*Required work*: Scan the data, and whenever a line contains "zielony", copy it.

*Data excerpt*:
---

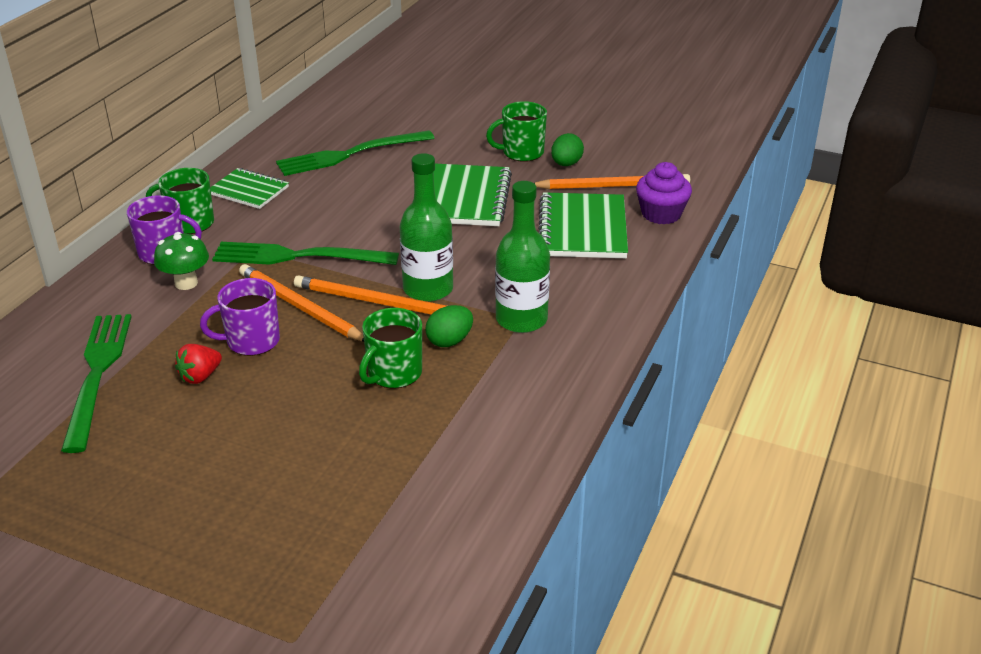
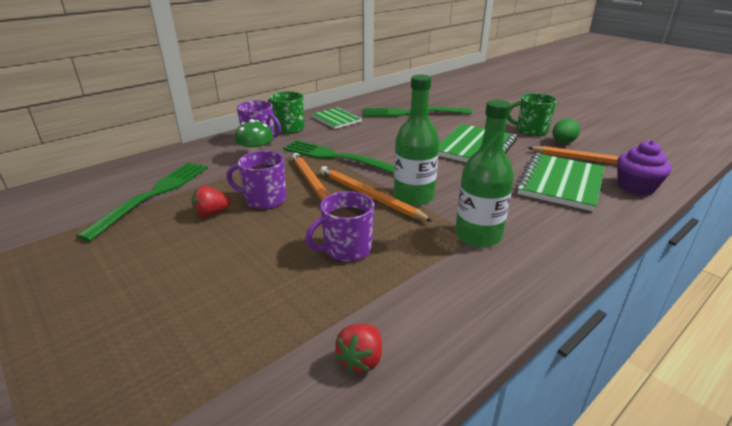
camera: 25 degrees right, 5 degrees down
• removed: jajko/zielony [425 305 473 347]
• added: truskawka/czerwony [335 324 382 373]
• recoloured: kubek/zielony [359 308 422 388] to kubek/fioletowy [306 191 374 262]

---

*Output below*:
• removed: jajko/zielony [425 305 473 347]
• recoloured: kubek/zielony [359 308 422 388] to kubek/fioletowy [306 191 374 262]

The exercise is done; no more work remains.